The task
Lines before the one containing "orange pyramid [291,17,355,76]" are not copied; that line and every one after it, through the end of the material below, are printed exactly, without pictures.

Records supplied

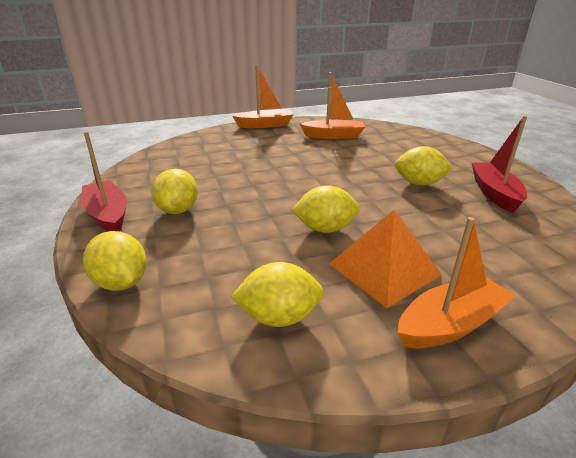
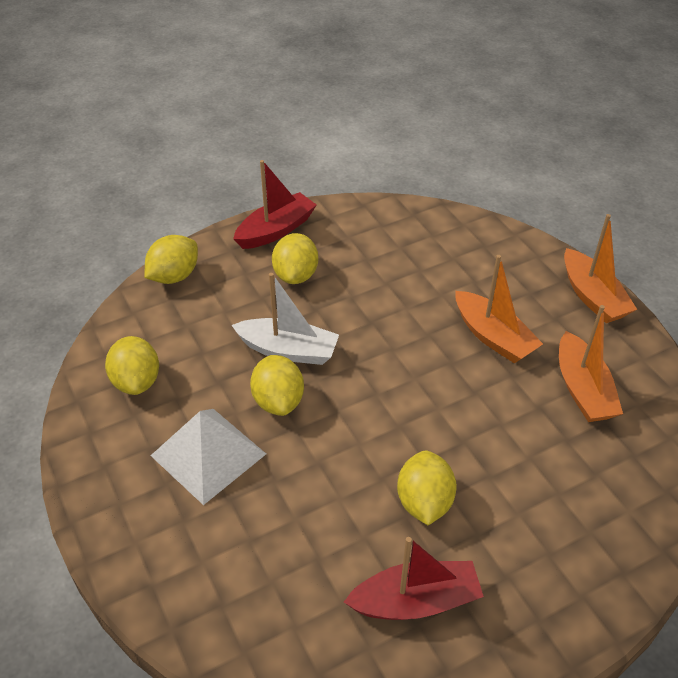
camera: 80 degrees right, 15 degrees up
yellow lemon [152,169,198,214] -> yellow lemon turned 75 degrees counterclockwise [272,233,318,284]
orange pyramid [329,210,442,308] -> white pyramid [151,409,266,505]
orange boat [398,217,516,348] -> orange boat moved to [456,255,543,364]
none -> white boat [232,273,339,365]

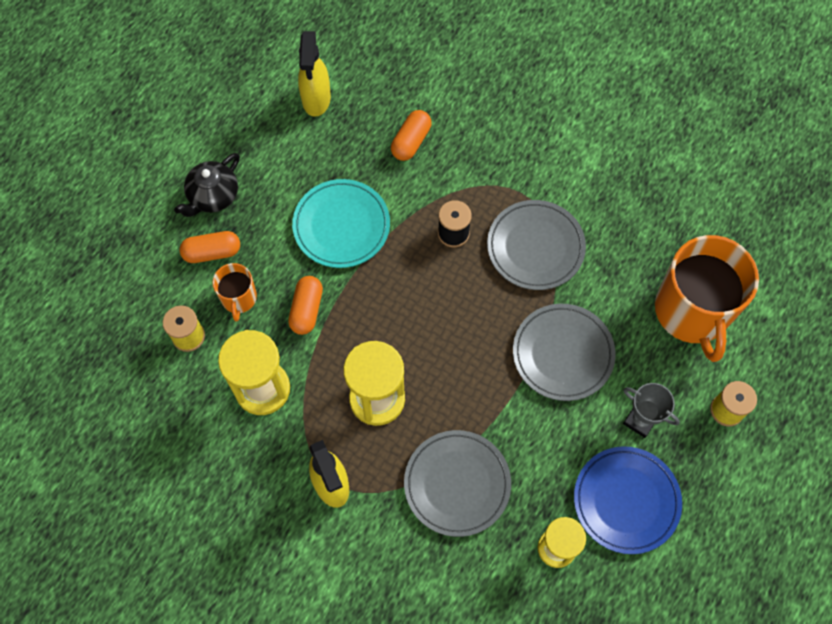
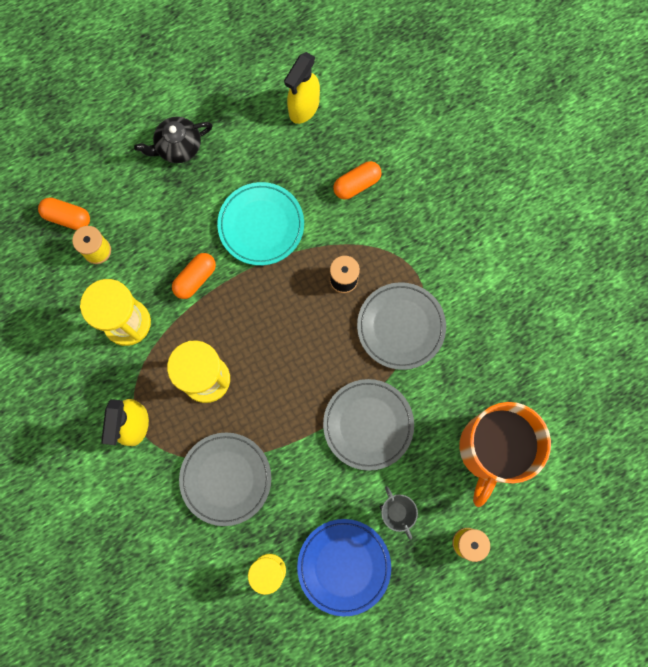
camera: 30 degrees right, 10 degrees up
orange capsule [179,231,240,263] -> orange capsule moved to [38,198,90,230]
orange mug [212,263,257,322] -> none

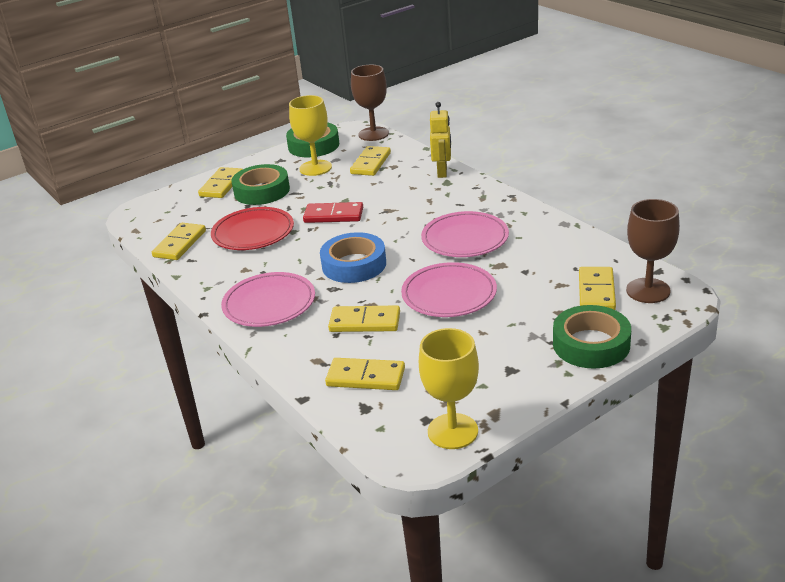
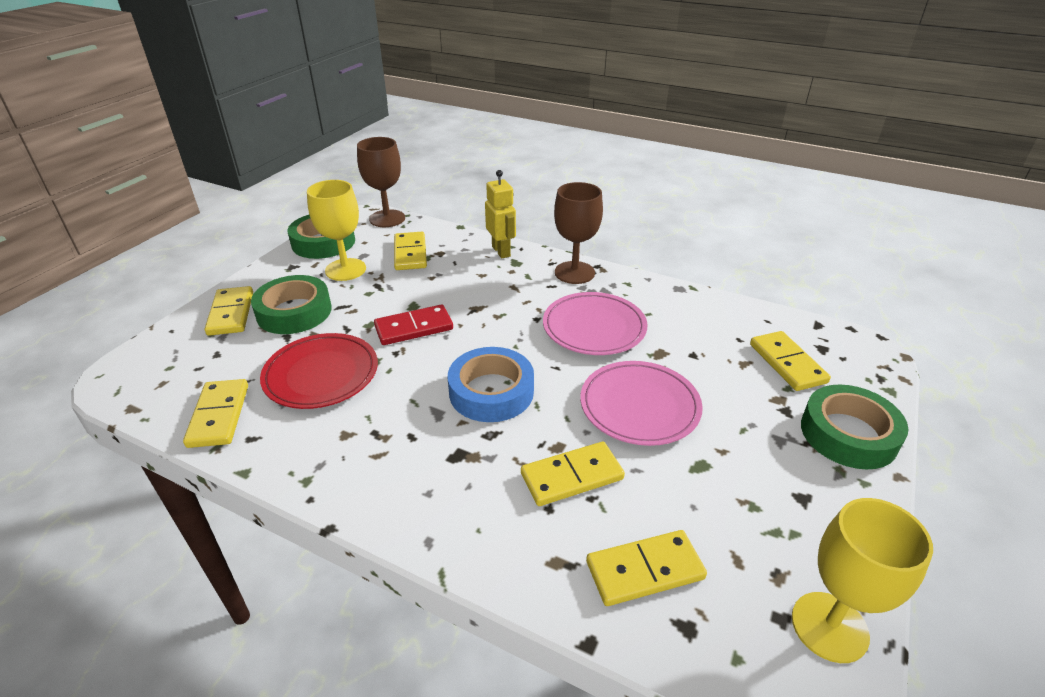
camera: 30 degrees left, 5 degrees up
pink plate [221,272,315,327] -> none
brown goblet [626,199,680,303] -> brown goblet moved to [554,182,603,284]

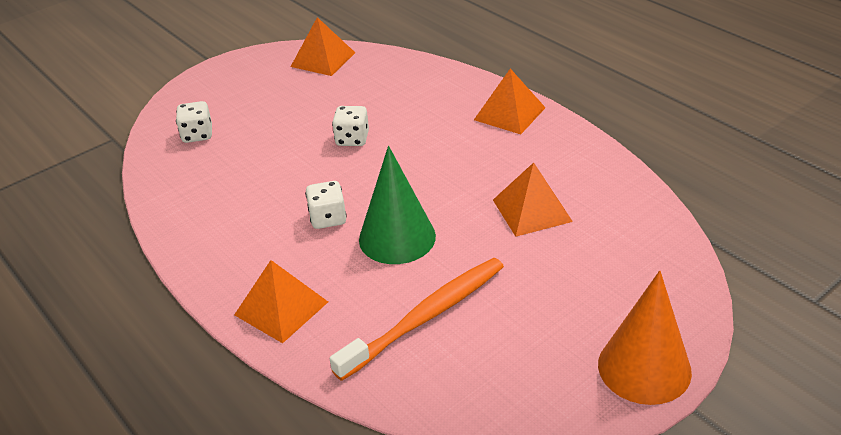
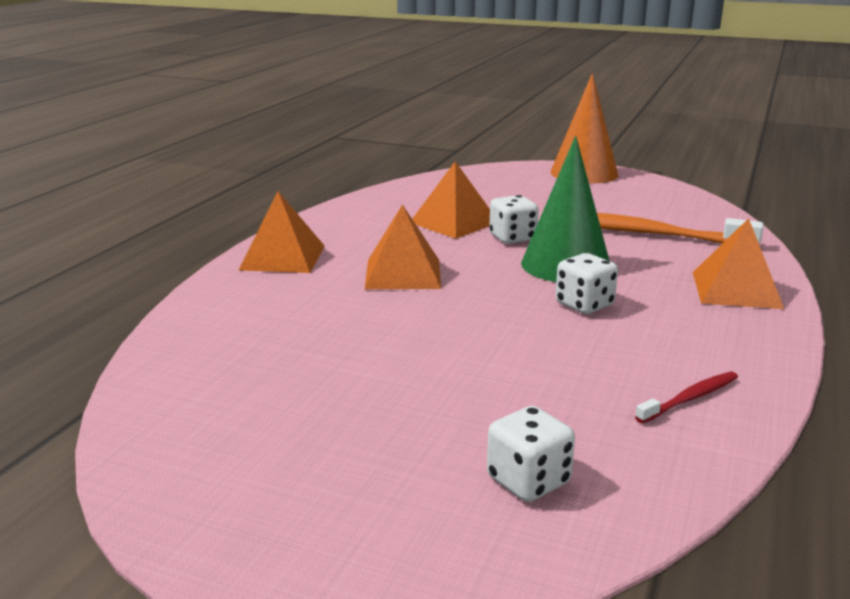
camera: 120 degrees left, 15 degrees down
orange pyramid [291,17,355,76] -> orange pyramid moved to [365,204,441,289]
white dice [332,106,369,146] -> white dice moved to [489,195,539,244]
none -> red toothbrush [635,372,738,423]

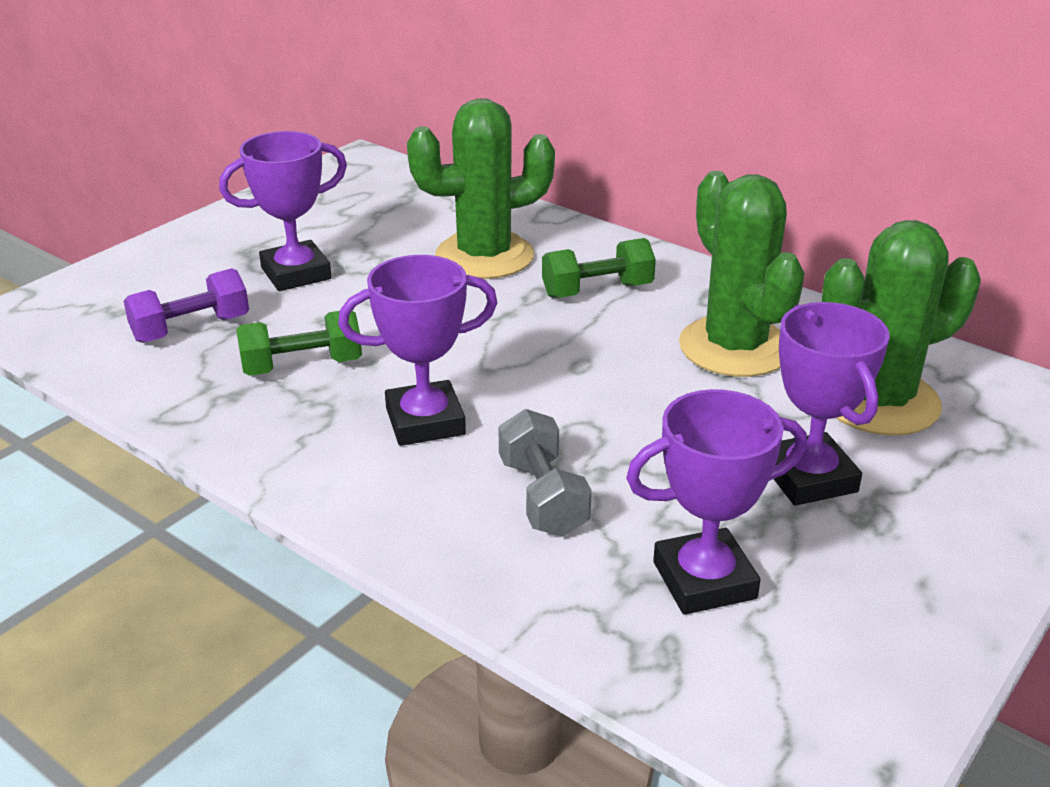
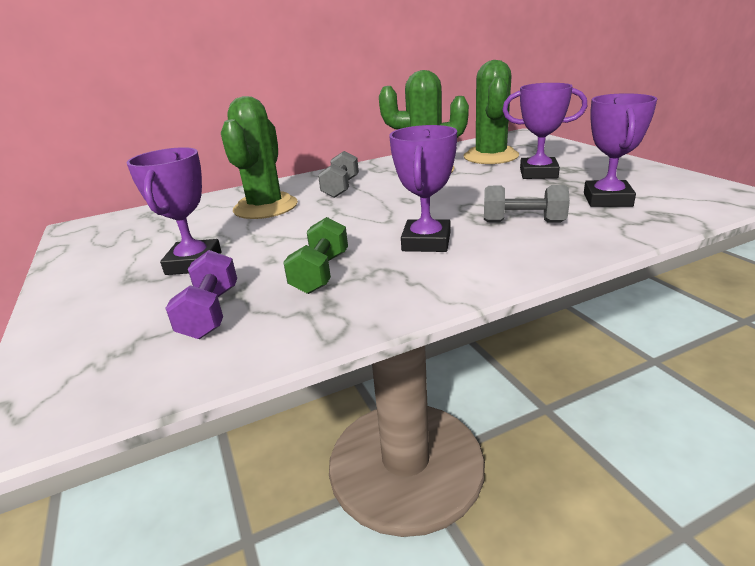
camera: 60 degrees left, 5 degrees down
green dumbbell [542,238,656,298] -> grey dumbbell [318,151,359,198]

Response to the exercise
orange pyramid [291,17,355,76] -> orange pyramid moved to [365,204,441,289]
white dice [332,106,369,146] -> white dice moved to [489,195,539,244]
none -> red toothbrush [635,372,738,423]

camera: 60 degrees left, 5 degrees down
green dumbbell [542,238,656,298] -> grey dumbbell [318,151,359,198]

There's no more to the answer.